(Dataset excerpt)
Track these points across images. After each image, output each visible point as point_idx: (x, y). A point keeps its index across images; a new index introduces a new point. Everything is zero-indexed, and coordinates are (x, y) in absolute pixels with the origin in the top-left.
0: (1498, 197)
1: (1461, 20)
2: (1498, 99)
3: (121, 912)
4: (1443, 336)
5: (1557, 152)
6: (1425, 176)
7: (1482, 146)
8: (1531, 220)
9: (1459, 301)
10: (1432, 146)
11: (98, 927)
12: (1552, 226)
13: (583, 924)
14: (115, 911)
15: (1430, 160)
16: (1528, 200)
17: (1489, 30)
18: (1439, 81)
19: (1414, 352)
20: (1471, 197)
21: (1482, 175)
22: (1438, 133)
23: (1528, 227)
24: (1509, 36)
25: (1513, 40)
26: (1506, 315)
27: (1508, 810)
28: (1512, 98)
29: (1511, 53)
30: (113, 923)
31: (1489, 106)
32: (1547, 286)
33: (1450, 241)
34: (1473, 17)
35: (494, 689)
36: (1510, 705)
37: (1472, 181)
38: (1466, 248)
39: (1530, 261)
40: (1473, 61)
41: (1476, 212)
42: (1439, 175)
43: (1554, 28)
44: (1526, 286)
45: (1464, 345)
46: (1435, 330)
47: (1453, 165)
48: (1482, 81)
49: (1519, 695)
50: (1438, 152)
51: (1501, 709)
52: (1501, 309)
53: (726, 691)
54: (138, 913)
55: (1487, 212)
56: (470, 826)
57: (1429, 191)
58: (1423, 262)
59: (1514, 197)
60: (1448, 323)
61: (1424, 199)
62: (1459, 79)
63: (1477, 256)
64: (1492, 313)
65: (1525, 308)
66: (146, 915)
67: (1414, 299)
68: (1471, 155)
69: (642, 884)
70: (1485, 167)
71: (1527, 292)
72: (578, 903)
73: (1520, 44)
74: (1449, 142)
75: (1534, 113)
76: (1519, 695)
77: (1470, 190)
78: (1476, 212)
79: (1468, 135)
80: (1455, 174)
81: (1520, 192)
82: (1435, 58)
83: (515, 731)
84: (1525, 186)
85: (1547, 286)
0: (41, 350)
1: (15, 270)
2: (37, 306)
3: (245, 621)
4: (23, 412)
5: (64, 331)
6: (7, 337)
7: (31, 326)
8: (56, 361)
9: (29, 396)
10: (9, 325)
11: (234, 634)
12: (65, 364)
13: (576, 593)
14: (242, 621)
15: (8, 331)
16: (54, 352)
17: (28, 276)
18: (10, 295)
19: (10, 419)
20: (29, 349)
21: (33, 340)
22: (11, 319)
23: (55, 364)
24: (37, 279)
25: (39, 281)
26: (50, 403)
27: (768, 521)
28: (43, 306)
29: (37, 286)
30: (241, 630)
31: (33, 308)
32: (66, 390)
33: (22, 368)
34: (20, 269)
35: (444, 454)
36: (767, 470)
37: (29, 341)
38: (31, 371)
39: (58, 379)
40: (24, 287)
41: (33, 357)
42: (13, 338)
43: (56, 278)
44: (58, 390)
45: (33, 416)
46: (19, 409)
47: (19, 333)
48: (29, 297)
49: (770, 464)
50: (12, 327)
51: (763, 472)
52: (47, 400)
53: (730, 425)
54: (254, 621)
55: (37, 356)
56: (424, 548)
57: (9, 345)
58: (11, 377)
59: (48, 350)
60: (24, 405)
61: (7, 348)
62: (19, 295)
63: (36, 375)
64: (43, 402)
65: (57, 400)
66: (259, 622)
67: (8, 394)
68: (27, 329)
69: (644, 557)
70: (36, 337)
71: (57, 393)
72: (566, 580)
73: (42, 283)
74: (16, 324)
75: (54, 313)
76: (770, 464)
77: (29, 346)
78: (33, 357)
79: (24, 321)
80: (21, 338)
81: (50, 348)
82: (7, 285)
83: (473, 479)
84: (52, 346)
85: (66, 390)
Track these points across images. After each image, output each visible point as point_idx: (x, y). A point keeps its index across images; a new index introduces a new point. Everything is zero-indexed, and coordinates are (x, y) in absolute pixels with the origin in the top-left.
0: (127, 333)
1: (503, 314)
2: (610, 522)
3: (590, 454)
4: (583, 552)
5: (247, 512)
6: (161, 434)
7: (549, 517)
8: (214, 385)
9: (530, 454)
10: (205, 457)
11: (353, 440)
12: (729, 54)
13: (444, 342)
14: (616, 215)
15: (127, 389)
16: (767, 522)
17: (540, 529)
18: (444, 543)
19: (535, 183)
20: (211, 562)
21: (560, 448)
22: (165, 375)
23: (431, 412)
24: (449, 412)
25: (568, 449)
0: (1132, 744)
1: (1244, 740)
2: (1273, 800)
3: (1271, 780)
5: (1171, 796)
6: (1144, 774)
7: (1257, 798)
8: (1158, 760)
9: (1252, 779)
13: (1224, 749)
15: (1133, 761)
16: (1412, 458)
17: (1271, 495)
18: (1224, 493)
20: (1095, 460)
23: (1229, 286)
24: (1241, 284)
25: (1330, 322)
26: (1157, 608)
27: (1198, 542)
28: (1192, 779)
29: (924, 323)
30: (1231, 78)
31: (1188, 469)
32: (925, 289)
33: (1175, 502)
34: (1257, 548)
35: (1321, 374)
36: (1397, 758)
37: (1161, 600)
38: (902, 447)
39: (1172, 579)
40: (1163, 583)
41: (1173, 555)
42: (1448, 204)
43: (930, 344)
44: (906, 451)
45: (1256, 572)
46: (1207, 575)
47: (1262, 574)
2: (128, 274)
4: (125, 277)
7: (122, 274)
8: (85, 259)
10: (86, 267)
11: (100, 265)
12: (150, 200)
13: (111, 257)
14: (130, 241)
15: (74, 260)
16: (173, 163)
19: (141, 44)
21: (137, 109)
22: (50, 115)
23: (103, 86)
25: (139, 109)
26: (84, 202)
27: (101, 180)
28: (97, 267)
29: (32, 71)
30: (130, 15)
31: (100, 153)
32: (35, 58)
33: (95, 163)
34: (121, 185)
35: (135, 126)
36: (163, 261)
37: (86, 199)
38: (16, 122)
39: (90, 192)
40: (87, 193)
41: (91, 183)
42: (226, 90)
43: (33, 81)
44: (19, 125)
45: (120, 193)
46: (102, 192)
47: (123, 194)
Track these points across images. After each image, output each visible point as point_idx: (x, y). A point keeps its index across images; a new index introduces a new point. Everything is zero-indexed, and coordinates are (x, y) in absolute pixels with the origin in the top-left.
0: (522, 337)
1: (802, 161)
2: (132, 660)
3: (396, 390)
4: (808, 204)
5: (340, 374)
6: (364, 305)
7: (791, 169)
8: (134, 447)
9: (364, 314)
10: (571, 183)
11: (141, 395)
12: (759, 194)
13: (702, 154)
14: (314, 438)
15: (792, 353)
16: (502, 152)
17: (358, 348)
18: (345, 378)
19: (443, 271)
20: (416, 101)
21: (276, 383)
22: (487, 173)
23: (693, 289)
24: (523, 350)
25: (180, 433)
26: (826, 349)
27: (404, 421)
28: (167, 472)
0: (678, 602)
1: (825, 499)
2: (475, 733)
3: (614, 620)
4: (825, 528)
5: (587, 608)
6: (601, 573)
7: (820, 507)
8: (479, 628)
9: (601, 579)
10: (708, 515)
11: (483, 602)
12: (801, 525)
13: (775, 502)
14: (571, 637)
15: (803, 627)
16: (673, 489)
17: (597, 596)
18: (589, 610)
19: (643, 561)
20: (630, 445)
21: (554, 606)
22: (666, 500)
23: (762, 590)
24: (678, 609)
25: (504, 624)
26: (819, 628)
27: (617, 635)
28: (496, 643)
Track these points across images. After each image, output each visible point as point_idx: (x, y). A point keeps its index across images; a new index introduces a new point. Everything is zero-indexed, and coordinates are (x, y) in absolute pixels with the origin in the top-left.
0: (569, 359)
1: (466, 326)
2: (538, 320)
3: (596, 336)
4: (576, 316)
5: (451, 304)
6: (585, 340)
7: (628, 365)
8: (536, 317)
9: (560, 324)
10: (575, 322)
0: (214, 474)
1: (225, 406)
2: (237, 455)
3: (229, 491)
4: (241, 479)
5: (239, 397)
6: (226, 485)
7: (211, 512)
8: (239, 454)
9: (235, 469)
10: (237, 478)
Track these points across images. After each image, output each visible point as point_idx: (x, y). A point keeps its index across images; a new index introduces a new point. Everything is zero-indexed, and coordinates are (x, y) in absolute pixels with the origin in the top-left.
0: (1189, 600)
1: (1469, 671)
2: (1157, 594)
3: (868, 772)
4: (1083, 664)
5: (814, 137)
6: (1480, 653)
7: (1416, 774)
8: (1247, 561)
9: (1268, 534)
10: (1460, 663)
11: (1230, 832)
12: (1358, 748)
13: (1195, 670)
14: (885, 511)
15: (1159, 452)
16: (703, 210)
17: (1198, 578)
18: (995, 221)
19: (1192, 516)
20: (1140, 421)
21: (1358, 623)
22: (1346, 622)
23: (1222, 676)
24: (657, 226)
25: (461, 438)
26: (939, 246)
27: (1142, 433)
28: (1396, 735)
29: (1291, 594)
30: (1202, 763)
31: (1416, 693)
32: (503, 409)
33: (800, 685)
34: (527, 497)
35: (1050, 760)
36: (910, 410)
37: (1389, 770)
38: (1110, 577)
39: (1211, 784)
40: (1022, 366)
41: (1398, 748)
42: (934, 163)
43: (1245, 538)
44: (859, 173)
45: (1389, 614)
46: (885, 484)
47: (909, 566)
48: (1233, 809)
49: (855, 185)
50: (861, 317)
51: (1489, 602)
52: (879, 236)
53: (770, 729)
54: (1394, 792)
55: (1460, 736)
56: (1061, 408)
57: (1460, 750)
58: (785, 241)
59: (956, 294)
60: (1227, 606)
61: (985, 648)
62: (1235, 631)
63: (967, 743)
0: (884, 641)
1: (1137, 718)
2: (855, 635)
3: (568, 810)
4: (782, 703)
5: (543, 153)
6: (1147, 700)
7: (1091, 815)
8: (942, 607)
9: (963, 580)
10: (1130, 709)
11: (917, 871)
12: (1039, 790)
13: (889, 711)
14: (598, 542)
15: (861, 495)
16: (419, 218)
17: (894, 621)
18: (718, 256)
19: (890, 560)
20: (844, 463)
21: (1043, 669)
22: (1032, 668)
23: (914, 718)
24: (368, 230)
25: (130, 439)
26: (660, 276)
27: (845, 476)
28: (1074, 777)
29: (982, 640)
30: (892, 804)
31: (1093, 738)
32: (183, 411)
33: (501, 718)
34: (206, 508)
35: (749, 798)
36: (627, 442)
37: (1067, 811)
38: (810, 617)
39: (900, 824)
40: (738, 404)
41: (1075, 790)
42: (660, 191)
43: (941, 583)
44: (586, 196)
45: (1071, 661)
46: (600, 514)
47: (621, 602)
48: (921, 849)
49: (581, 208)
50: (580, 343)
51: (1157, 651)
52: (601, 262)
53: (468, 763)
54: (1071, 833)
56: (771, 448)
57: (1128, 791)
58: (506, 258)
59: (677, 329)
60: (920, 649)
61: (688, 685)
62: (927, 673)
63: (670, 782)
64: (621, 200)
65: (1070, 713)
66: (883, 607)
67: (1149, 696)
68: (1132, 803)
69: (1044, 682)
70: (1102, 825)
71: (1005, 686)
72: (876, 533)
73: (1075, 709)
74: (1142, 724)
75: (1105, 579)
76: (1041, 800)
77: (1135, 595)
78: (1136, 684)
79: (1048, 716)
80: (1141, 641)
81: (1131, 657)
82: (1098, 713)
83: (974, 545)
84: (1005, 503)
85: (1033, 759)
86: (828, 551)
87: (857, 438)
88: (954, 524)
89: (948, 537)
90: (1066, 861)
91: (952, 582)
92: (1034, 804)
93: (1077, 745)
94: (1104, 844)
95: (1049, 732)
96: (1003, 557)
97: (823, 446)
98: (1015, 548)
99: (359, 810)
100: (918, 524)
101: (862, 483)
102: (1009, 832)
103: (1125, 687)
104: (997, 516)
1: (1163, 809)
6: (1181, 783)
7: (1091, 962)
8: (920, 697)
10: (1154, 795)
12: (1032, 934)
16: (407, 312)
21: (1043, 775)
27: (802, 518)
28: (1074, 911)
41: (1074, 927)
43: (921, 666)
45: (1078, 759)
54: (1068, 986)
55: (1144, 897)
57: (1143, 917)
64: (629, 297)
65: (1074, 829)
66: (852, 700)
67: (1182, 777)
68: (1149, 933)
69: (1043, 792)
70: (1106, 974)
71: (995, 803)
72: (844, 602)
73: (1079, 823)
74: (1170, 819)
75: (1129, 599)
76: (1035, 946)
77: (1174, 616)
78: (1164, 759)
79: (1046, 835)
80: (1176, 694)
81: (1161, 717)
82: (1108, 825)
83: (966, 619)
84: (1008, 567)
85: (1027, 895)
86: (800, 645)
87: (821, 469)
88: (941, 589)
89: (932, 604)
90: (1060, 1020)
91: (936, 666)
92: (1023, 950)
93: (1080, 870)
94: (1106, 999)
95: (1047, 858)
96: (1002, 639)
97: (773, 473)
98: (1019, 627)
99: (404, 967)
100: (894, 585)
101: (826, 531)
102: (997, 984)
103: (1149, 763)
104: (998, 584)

Set task ->
Copy the entries word for word, starting at the beginning and ending at the line that contains "63: (1477, 256)".

Solution to this task ->
Track these points across images. After each image, output each visible point as point_idx: (x, y). A point keeps its index across images; a new index introduces a new point. Everything is zero-indexed, and coordinates are (x, y) in absolute pixels with the origin in the top-left.
0: (1498, 197)
1: (1461, 20)
2: (1498, 99)
3: (121, 912)
4: (1443, 336)
5: (1557, 152)
6: (1425, 176)
7: (1482, 146)
8: (1531, 220)
9: (1459, 301)
10: (1432, 146)
11: (98, 927)
12: (1552, 226)
13: (583, 924)
14: (115, 911)
15: (1430, 160)
16: (1528, 200)
17: (1489, 30)
18: (1439, 81)
19: (1414, 352)
20: (1471, 197)
21: (1482, 175)
22: (1438, 133)
23: (1528, 227)
24: (1509, 36)
25: (1513, 40)
26: (1506, 315)
27: (1508, 810)
28: (1512, 98)
29: (1511, 53)
30: (113, 923)
31: (1489, 106)
32: (1547, 286)
33: (1450, 241)
34: (1473, 17)
35: (494, 689)
36: (1510, 705)
37: (1472, 181)
38: (1466, 248)
39: (1530, 261)
40: (1473, 61)
41: (1476, 212)
42: (1439, 175)
43: (1554, 28)
44: (1526, 286)
45: (1464, 345)
46: (1435, 330)
47: (1453, 165)
48: (1482, 81)
49: (1519, 695)
50: (1438, 152)
51: (1501, 709)
52: (1501, 309)
53: (726, 691)
54: (138, 913)
55: (1487, 212)
56: (470, 826)
57: (1429, 191)
58: (1423, 262)
59: (1514, 197)
60: (1448, 323)
61: (1424, 199)
62: (1459, 79)
63: (1477, 256)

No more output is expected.